**Action item**
Every line below must come back exactly as it stands, with the images omitted.

*** Data for analysis ***

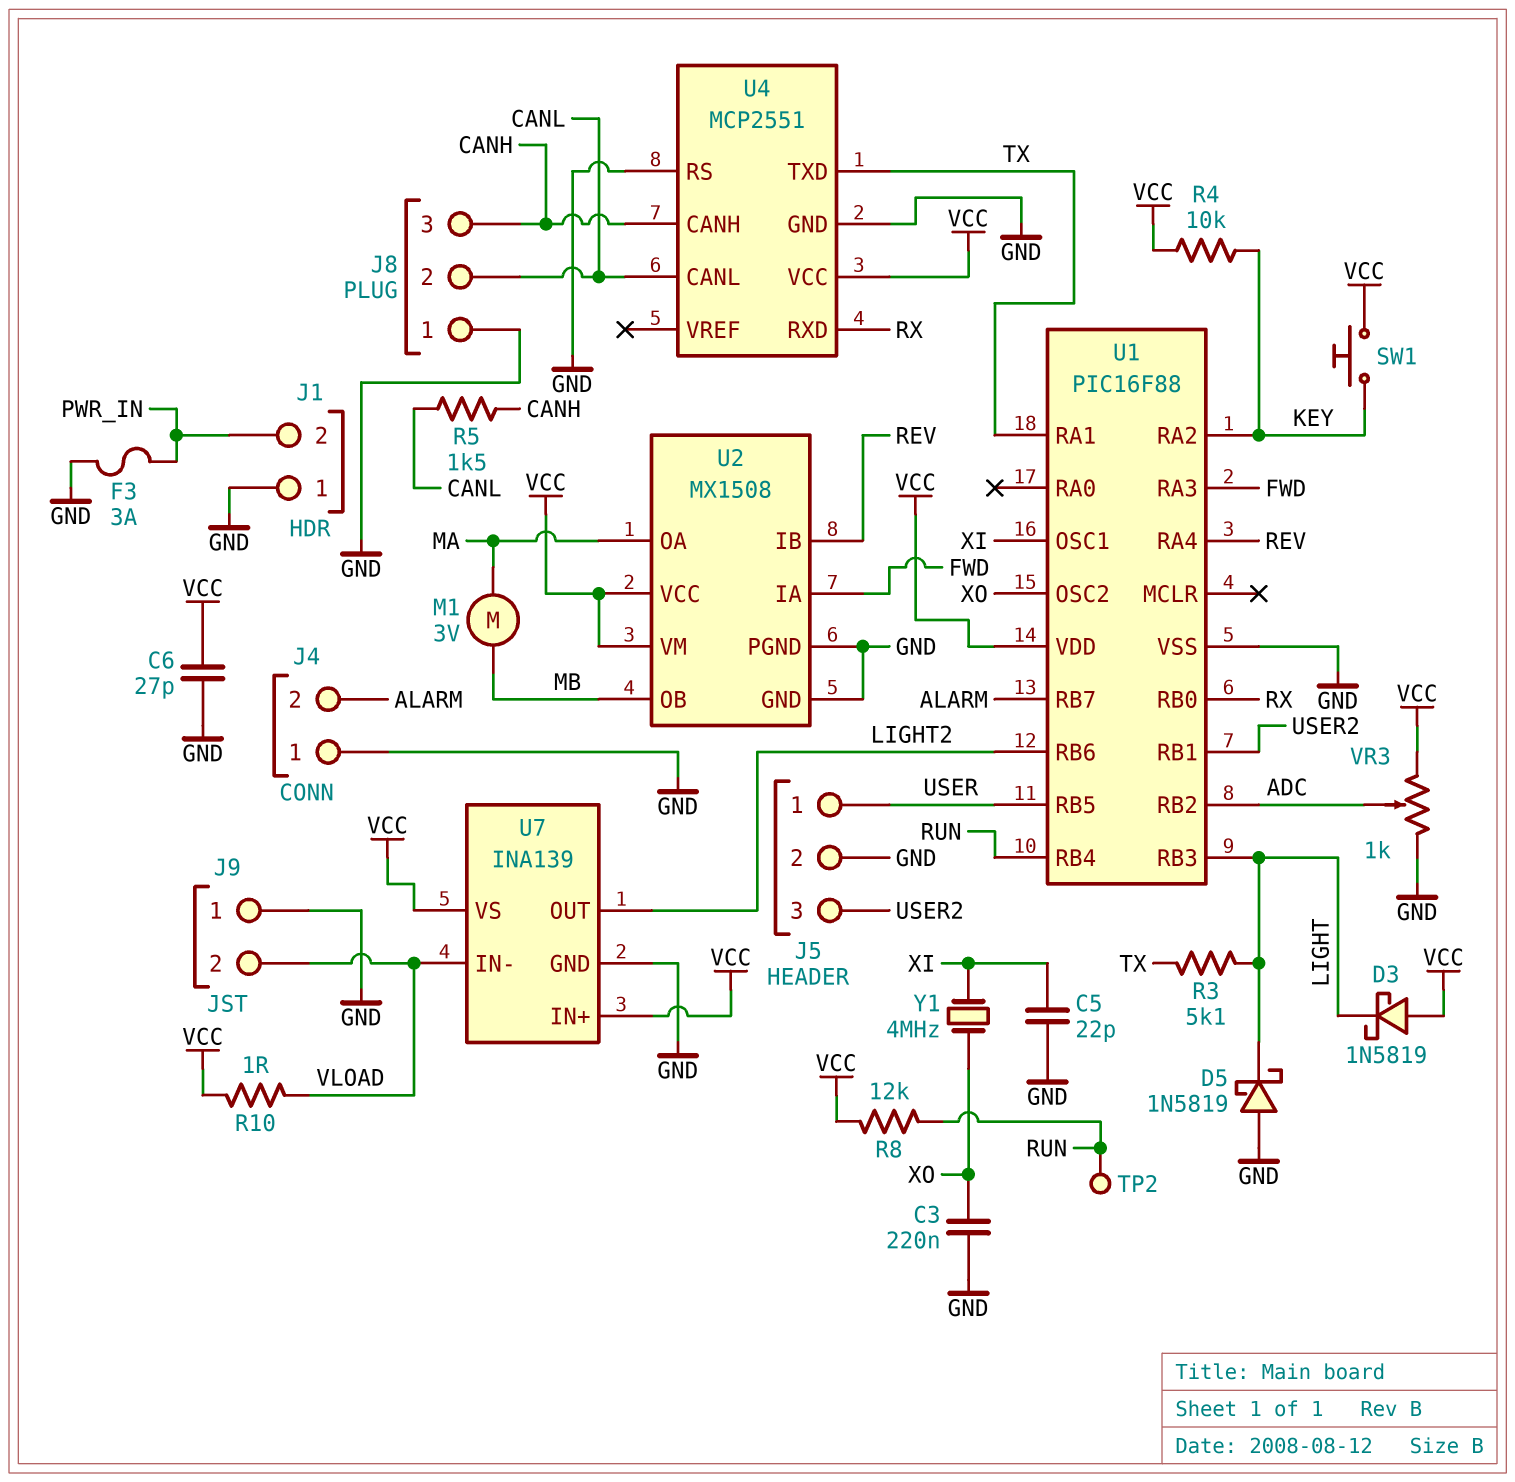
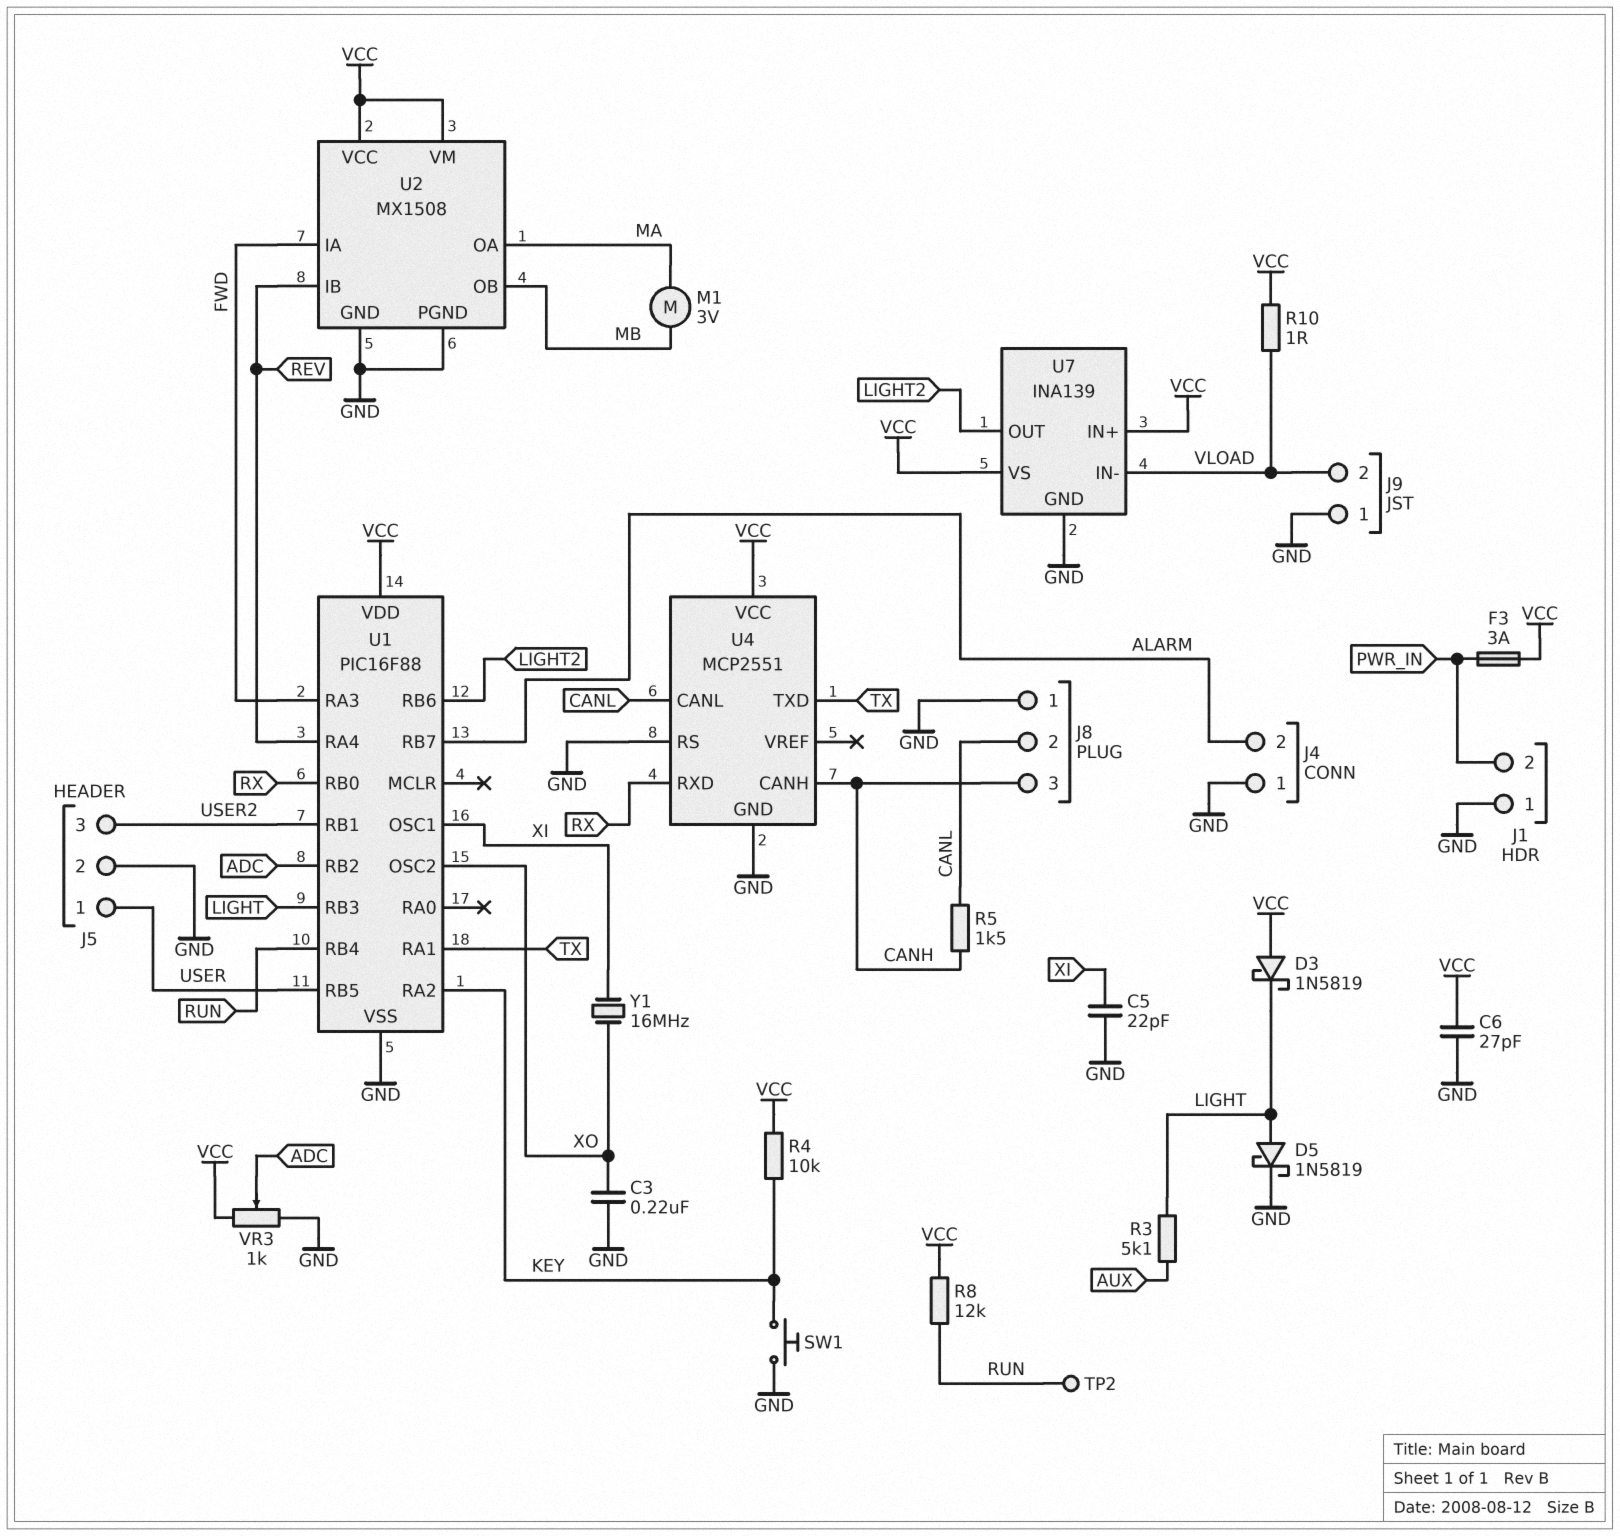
D5: schottky 1N5819 (A GND, K LIGHT) -> schottky 1N5819 (A LIGHT, K GND)
F3: 3A (GND, PWR_IN) -> 3A (PWR_IN, VCC)
R3: 5.1k (LIGHT, TX) -> 5.1k (AUX, LIGHT)
SW1: button (KEY, VCC) -> button (GND, KEY)
Y1: 4MHz (XI, XO) -> 16MHz (XI, XO)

***

**Result**
D5: schottky 1N5819 (A GND, K LIGHT) -> schottky 1N5819 (A LIGHT, K GND)
F3: 3A (GND, PWR_IN) -> 3A (PWR_IN, VCC)
R3: 5.1k (LIGHT, TX) -> 5.1k (AUX, LIGHT)
SW1: button (KEY, VCC) -> button (GND, KEY)
Y1: 4MHz (XI, XO) -> 16MHz (XI, XO)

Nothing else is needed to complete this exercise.